WORK REQUEST
Copy out, from the entries below, each line holding the string "degrees".

DATA EXTRACT
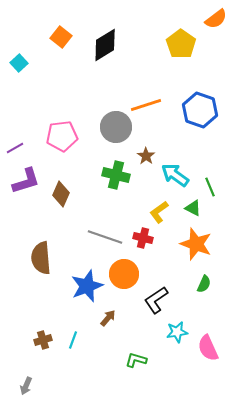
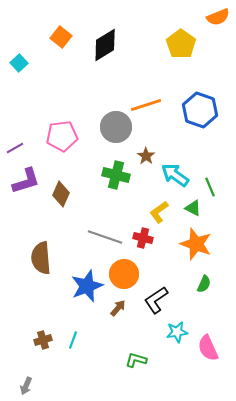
orange semicircle: moved 2 px right, 2 px up; rotated 15 degrees clockwise
brown arrow: moved 10 px right, 10 px up
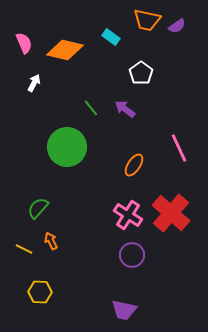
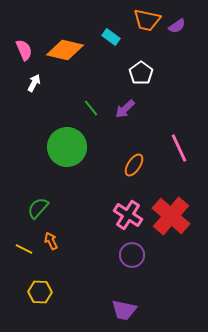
pink semicircle: moved 7 px down
purple arrow: rotated 80 degrees counterclockwise
red cross: moved 3 px down
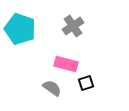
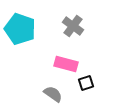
gray cross: rotated 20 degrees counterclockwise
gray semicircle: moved 1 px right, 6 px down
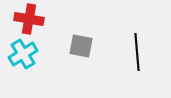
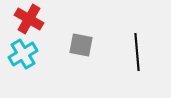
red cross: rotated 20 degrees clockwise
gray square: moved 1 px up
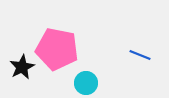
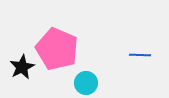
pink pentagon: rotated 12 degrees clockwise
blue line: rotated 20 degrees counterclockwise
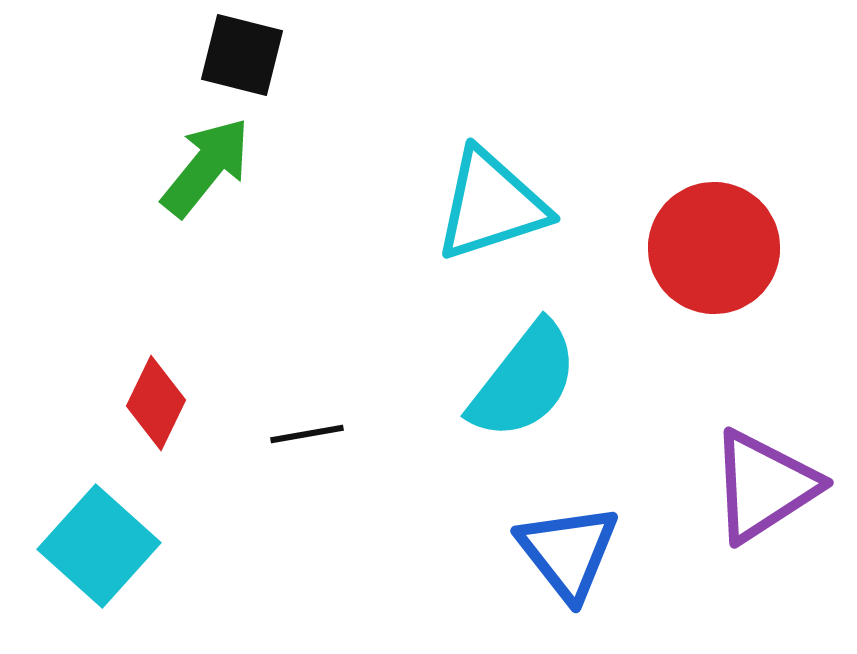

RESULT OF THIS EXERCISE
orange semicircle: moved 2 px right, 2 px up; rotated 15 degrees clockwise
purple arrow: rotated 80 degrees counterclockwise
gray cross: rotated 20 degrees counterclockwise
red cross: rotated 20 degrees clockwise
pink pentagon: rotated 12 degrees clockwise
blue line: rotated 20 degrees counterclockwise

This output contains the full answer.